• **WHAT YOU ARE ASKED TO DO**
The lines to be copied are those below that contain "MATRIX".

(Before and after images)
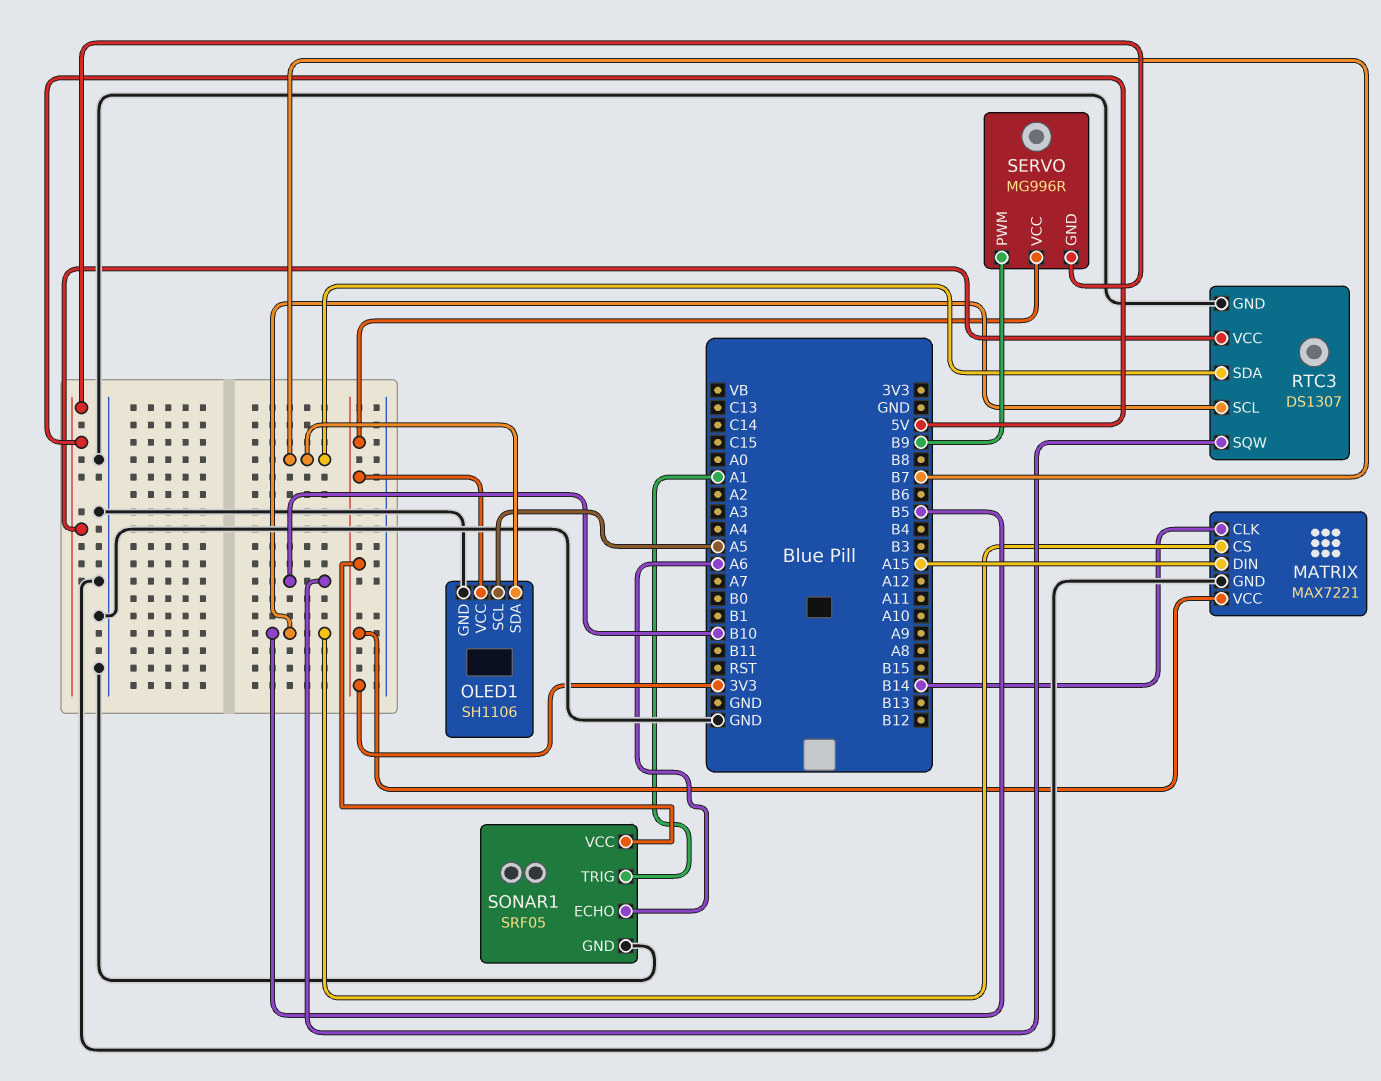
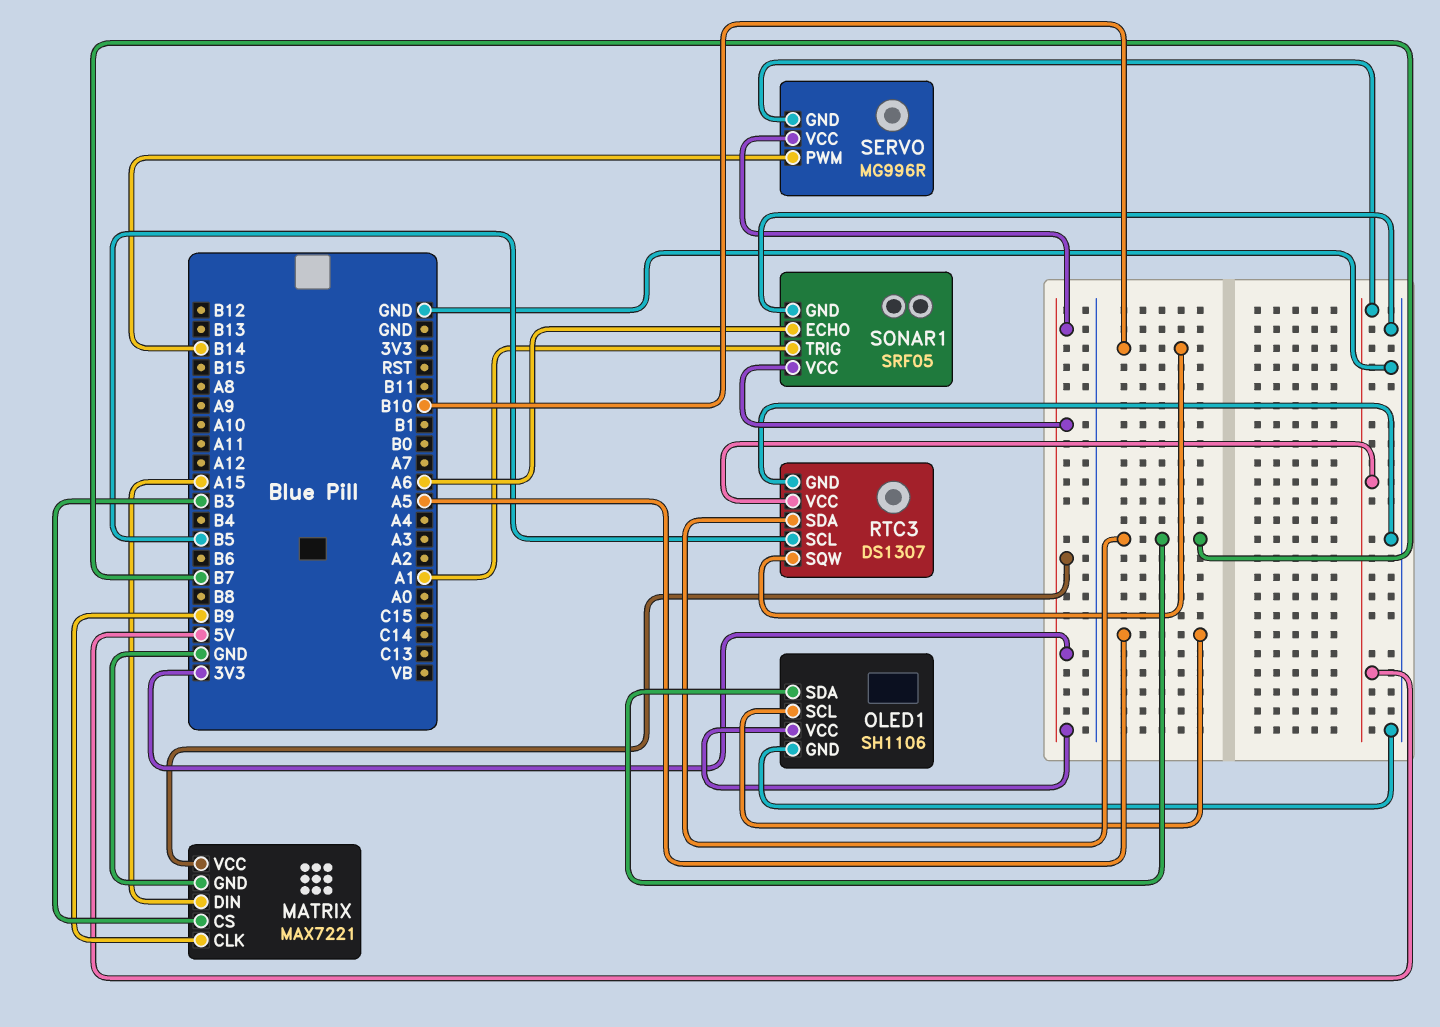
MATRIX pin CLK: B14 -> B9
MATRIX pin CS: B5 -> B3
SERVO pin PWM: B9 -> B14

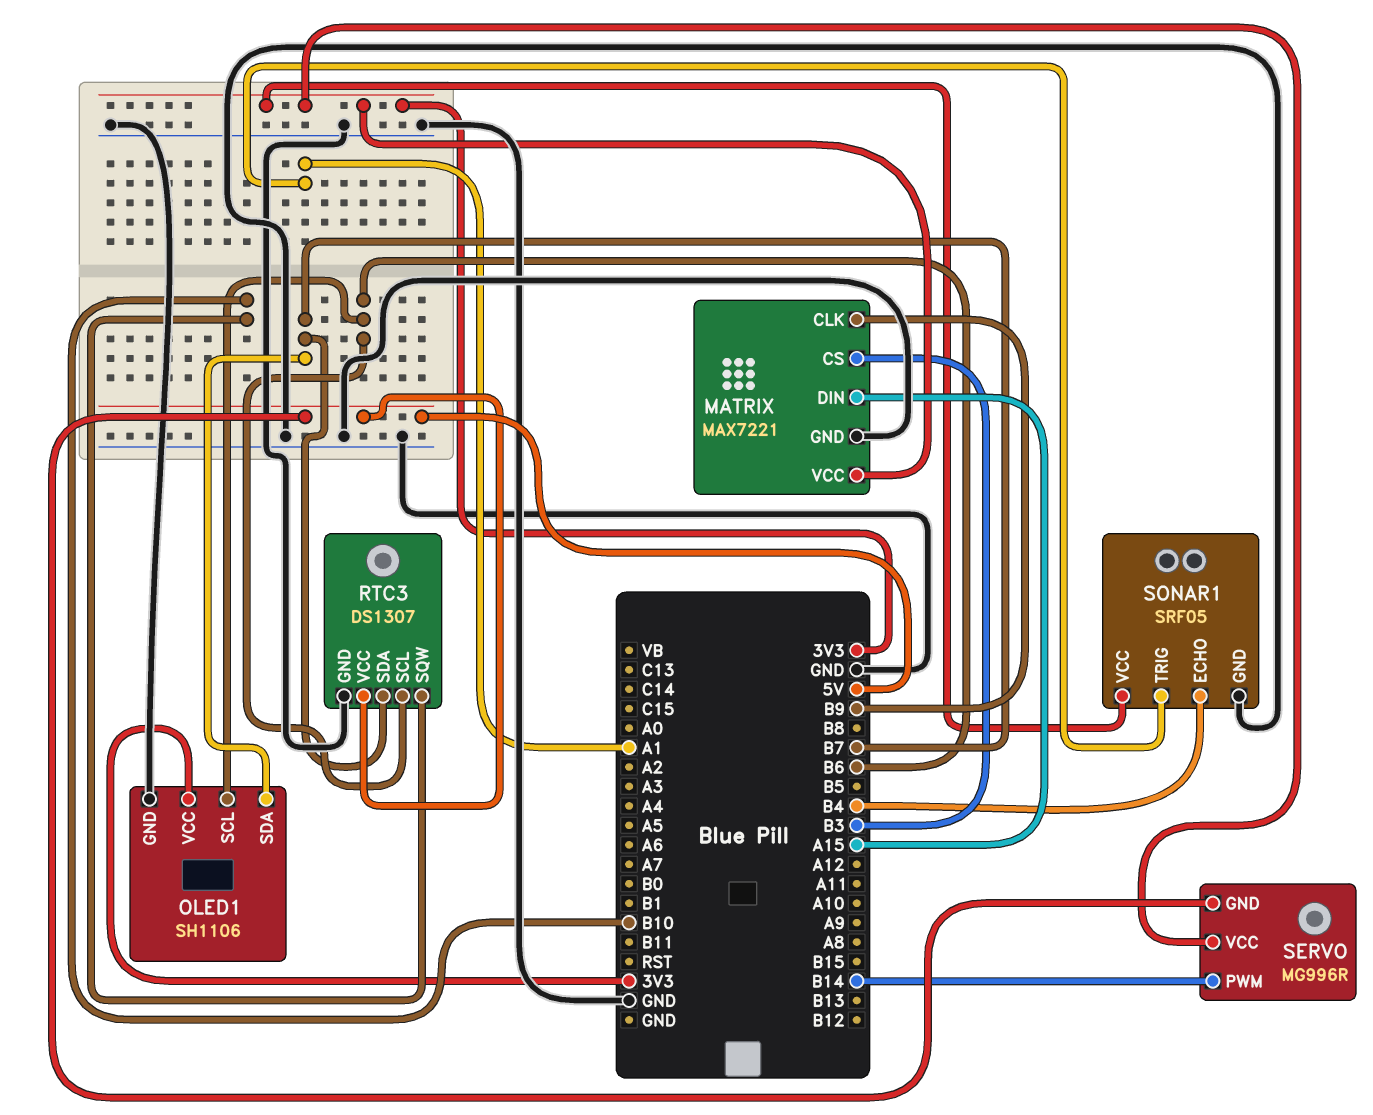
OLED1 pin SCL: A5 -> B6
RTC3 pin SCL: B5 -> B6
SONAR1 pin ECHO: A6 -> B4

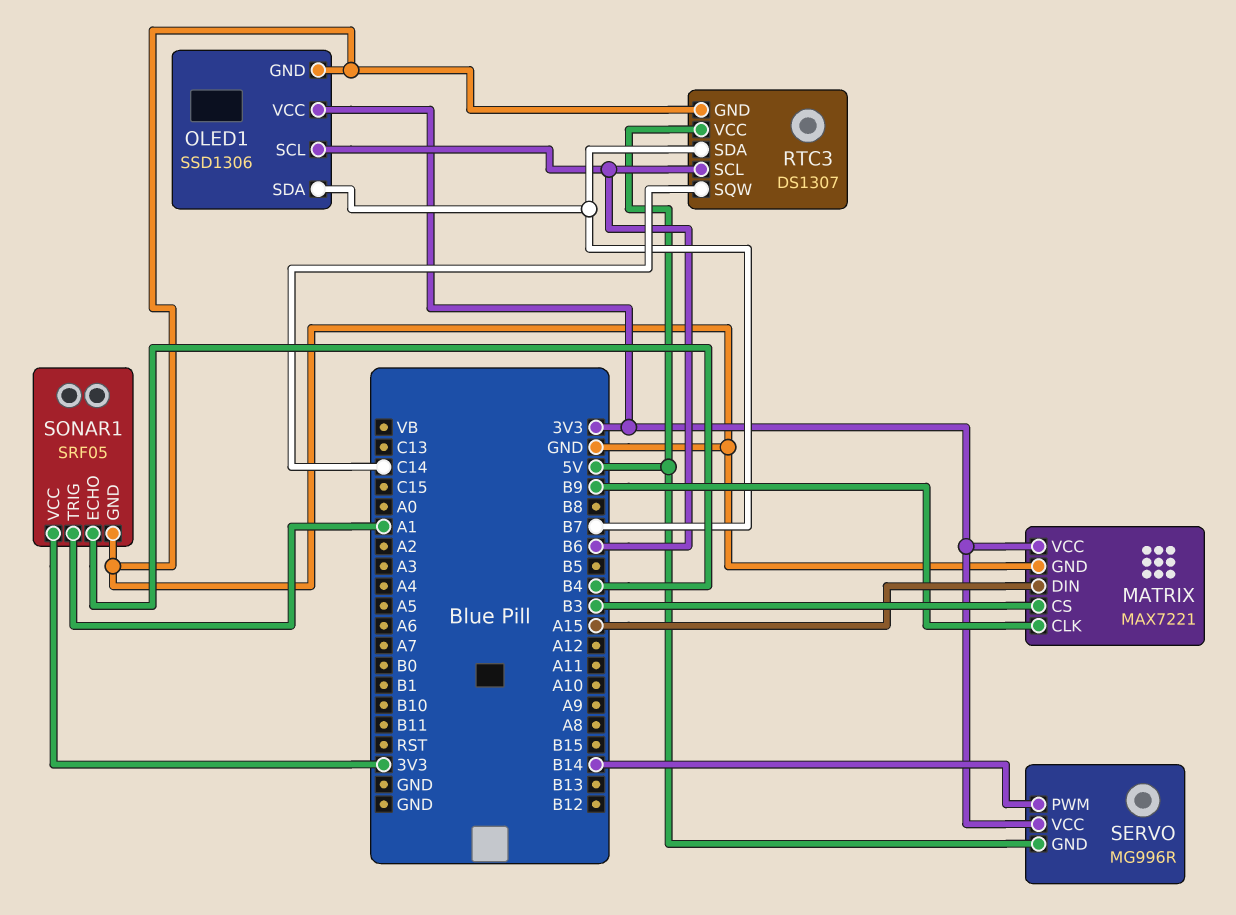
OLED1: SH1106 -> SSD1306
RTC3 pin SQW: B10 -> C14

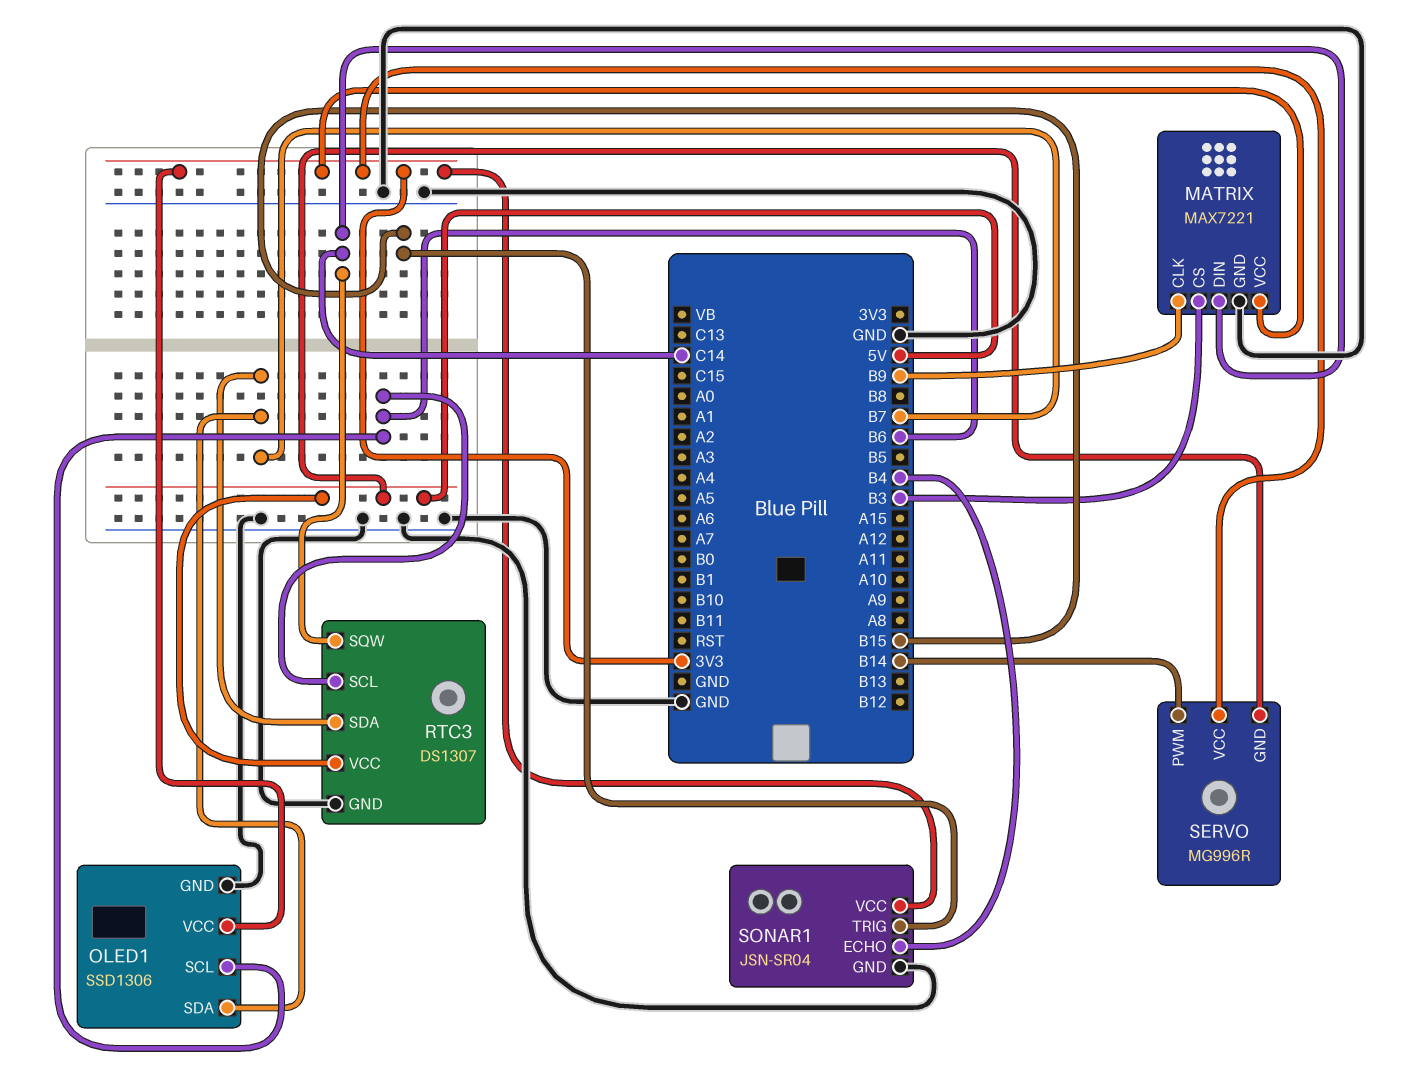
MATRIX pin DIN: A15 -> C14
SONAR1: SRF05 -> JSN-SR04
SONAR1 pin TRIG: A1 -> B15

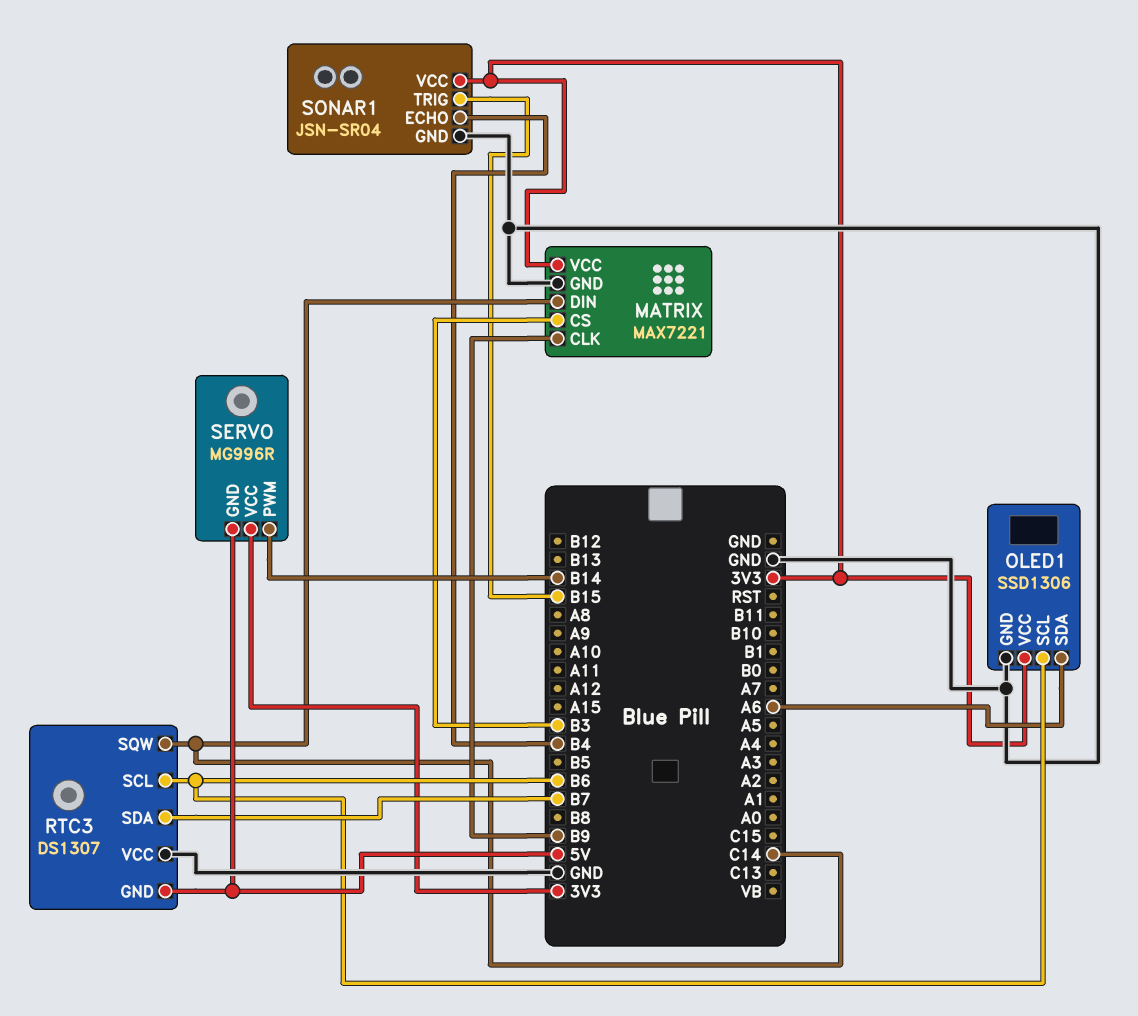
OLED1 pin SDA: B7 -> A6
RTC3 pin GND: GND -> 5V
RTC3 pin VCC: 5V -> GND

• **SOLUTION TO THIS EXERCISE**
MATRIX pin CLK: B14 -> B9
MATRIX pin CS: B5 -> B3
MATRIX pin DIN: A15 -> C14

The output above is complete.